*Task to complete*
Pictures excluded, retype the lines from the one containing "RELAY3: 5V-2CH -> 12V-2CH" through the last line of the data below, both included.

Provided data Start Marker

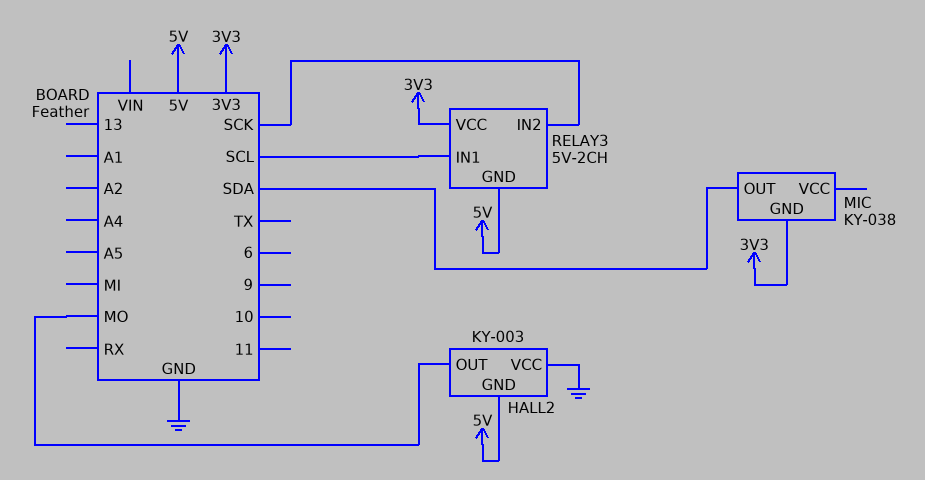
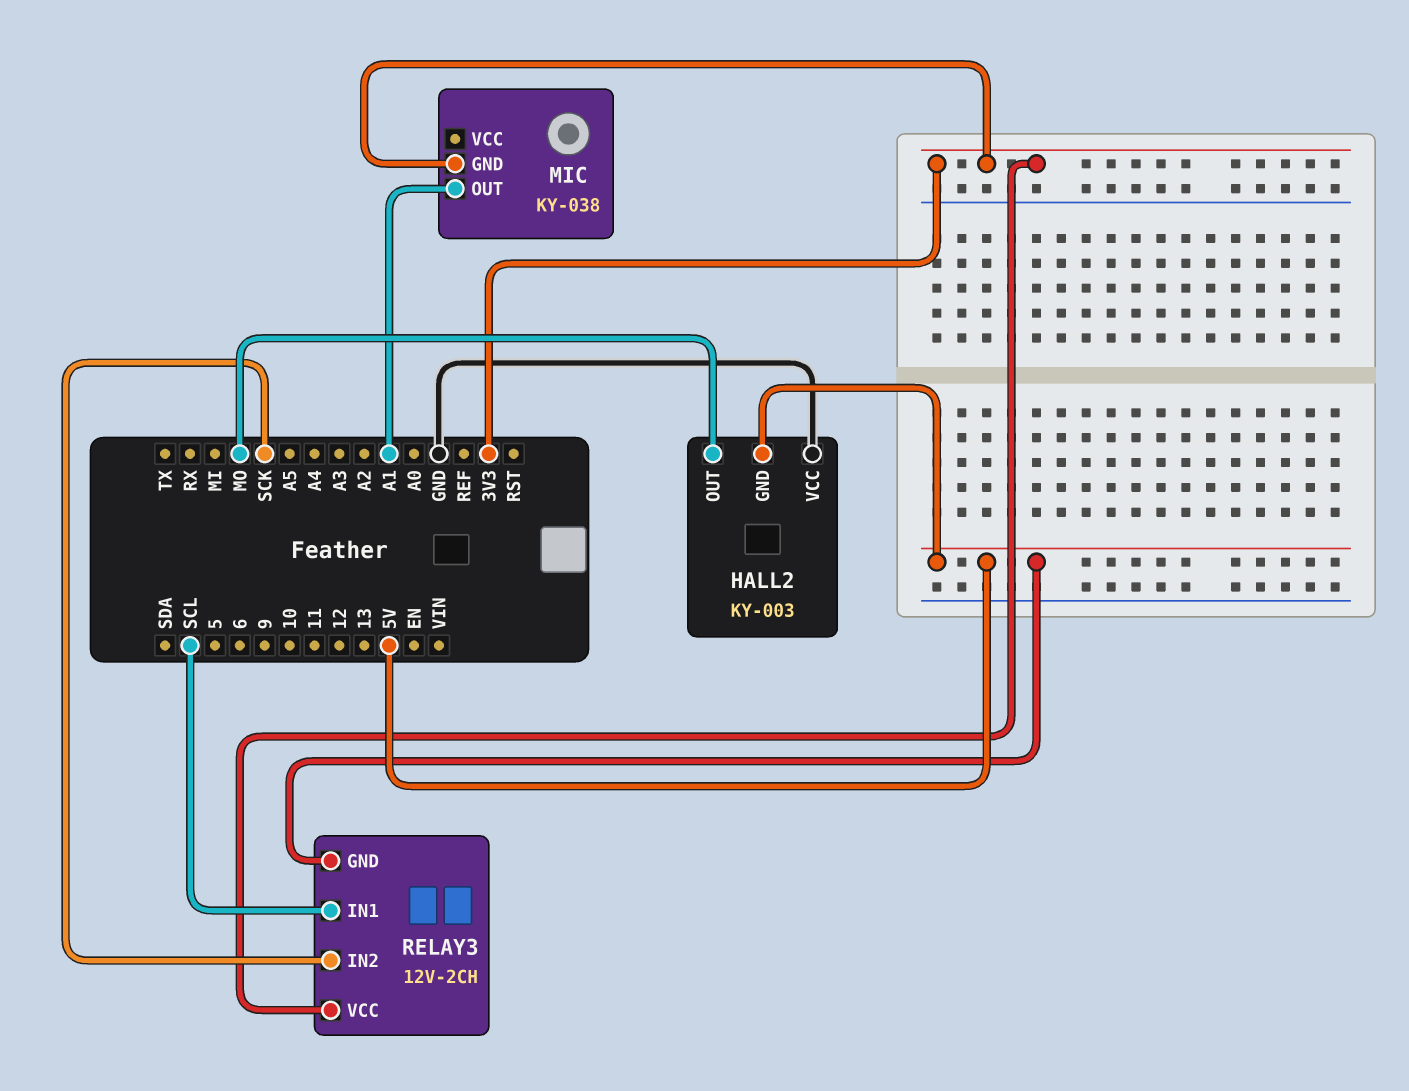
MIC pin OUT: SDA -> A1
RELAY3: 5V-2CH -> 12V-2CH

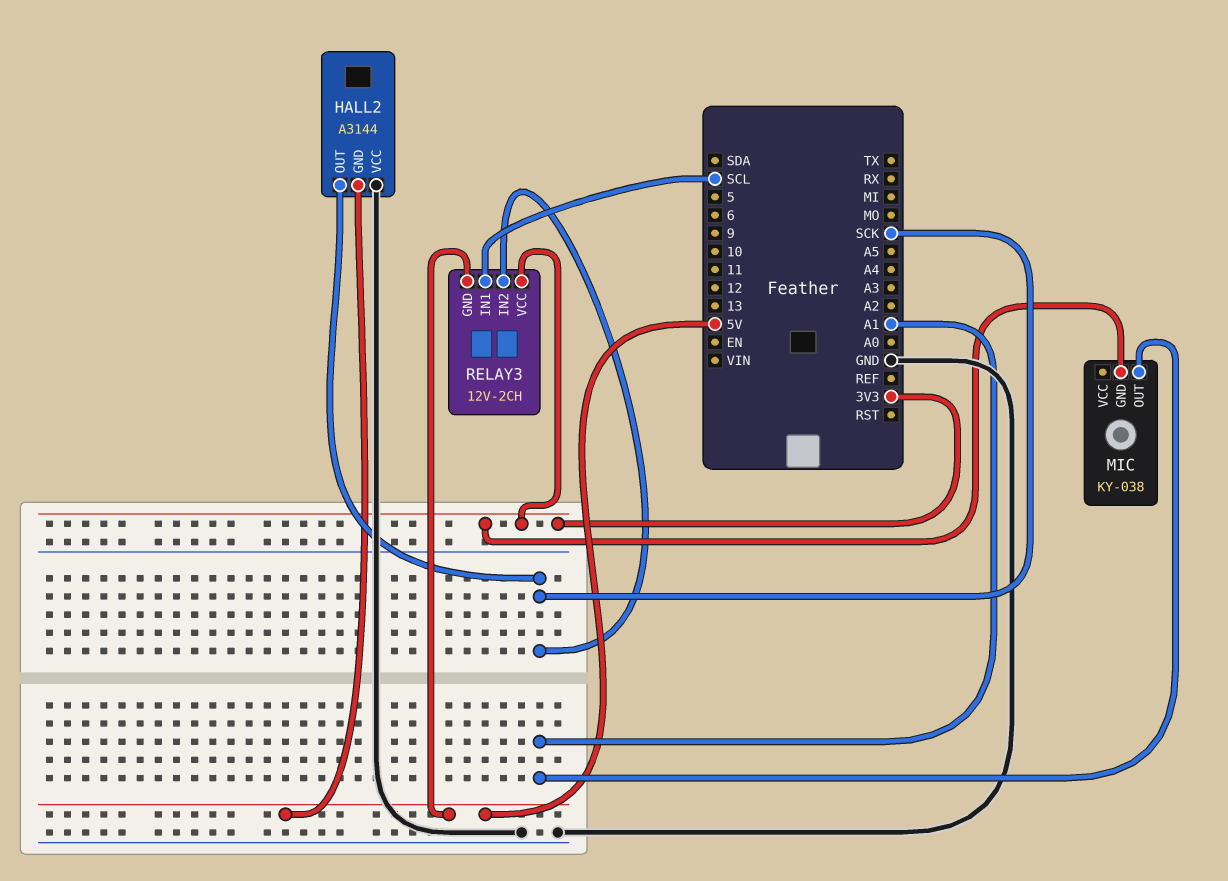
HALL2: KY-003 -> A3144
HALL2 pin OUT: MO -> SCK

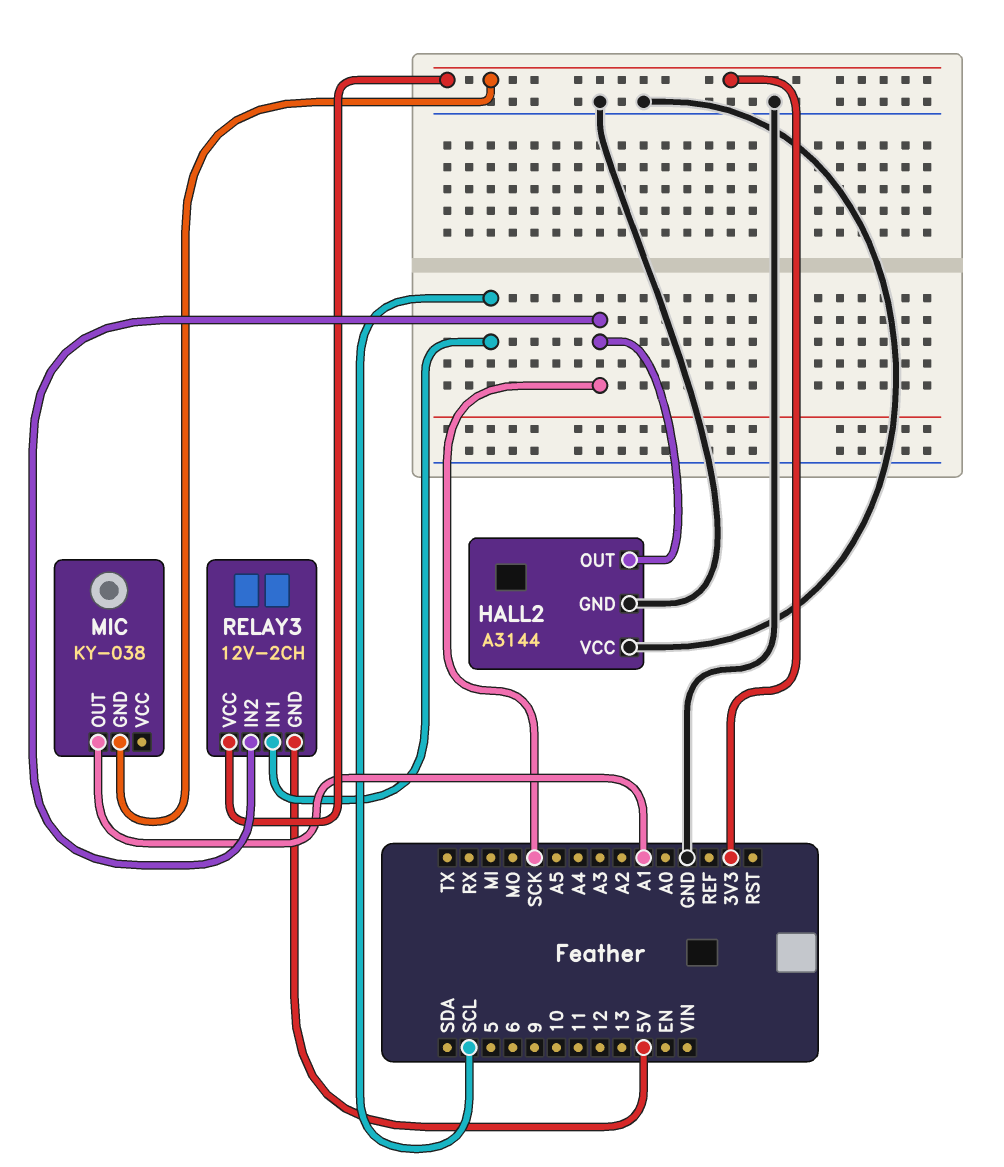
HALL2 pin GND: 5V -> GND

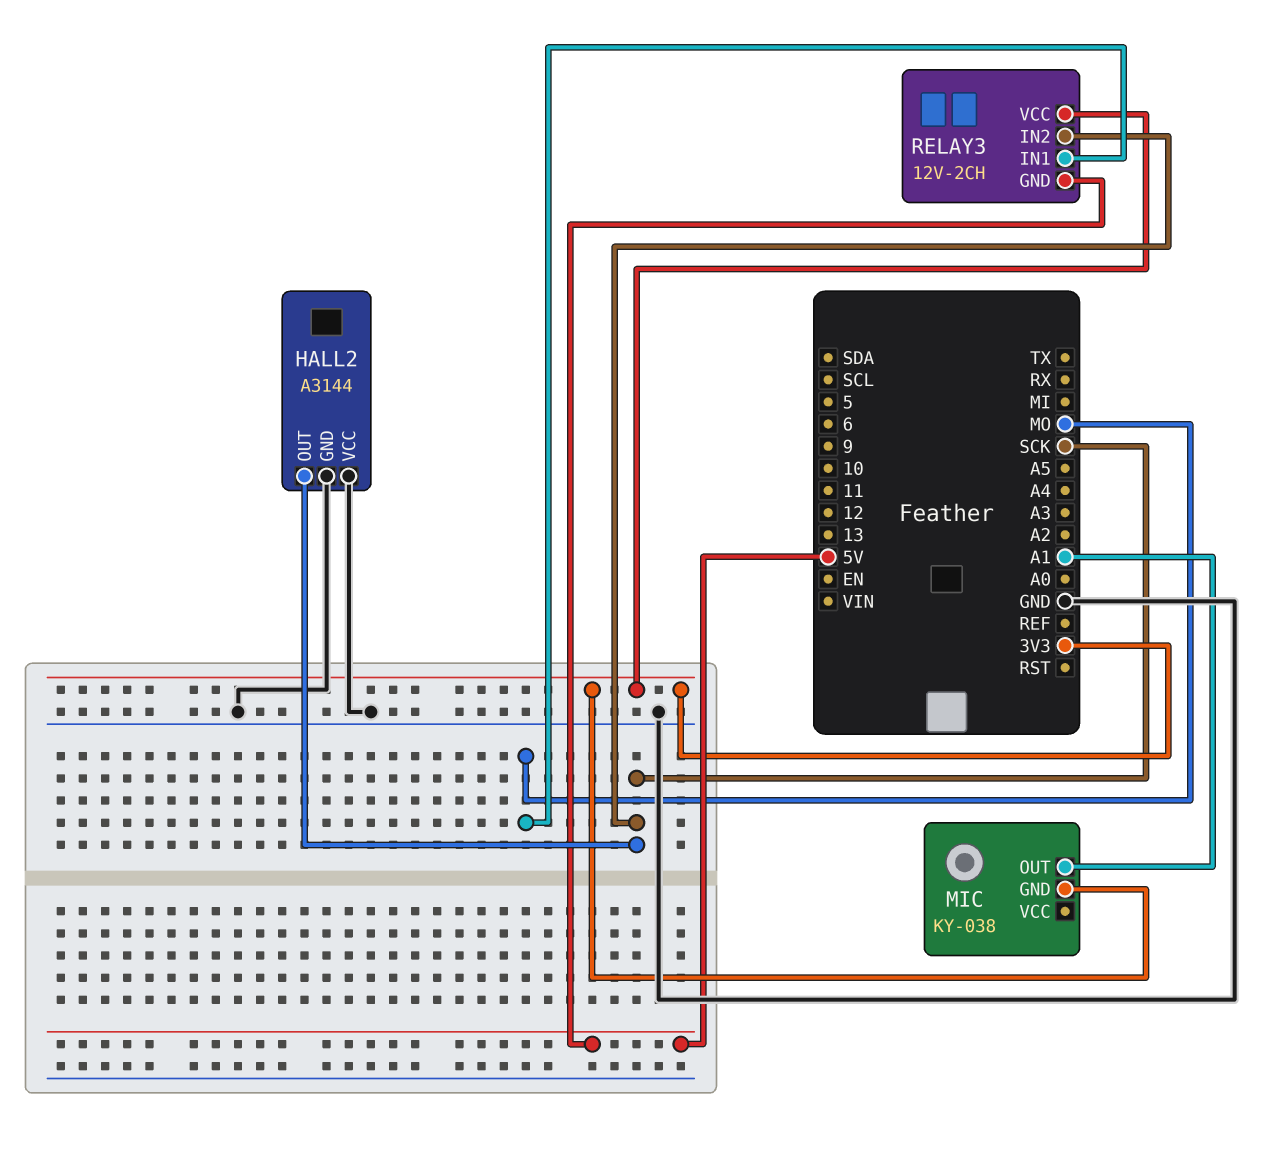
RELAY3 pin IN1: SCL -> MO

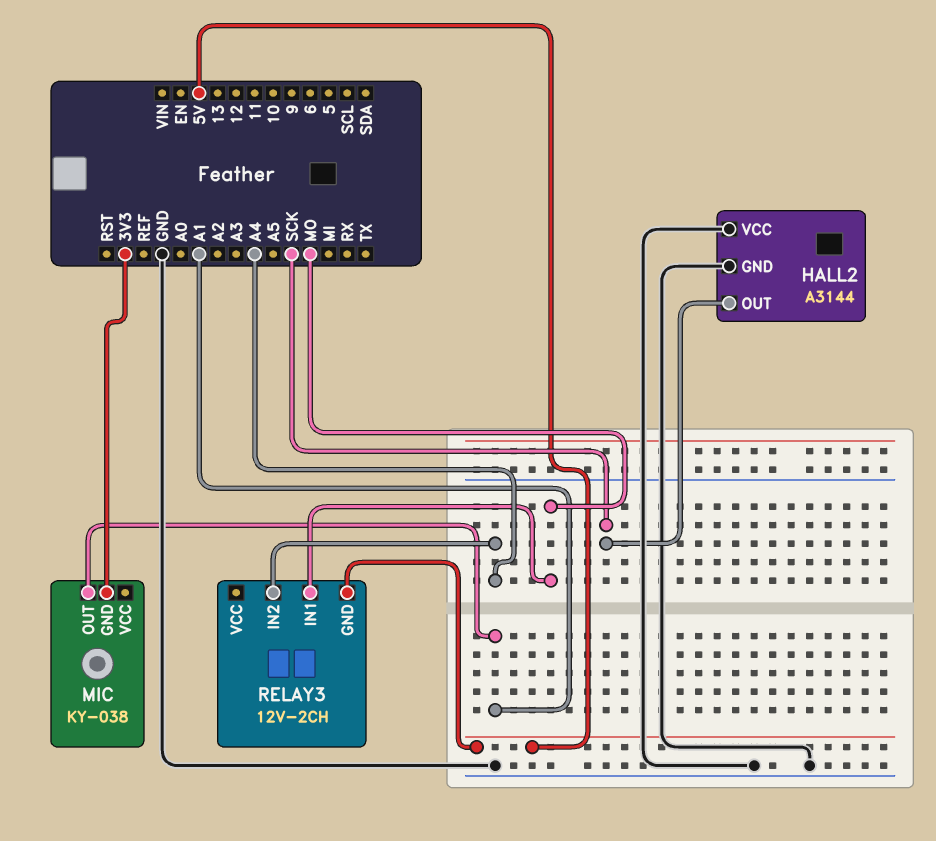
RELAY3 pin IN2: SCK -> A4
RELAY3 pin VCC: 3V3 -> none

Provided data End Marker

*Response to the exercise*
RELAY3: 5V-2CH -> 12V-2CH

HALL2: KY-003 -> A3144
HALL2 pin OUT: MO -> SCK

HALL2 pin GND: 5V -> GND

RELAY3 pin IN1: SCL -> MO

RELAY3 pin IN2: SCK -> A4
RELAY3 pin VCC: 3V3 -> none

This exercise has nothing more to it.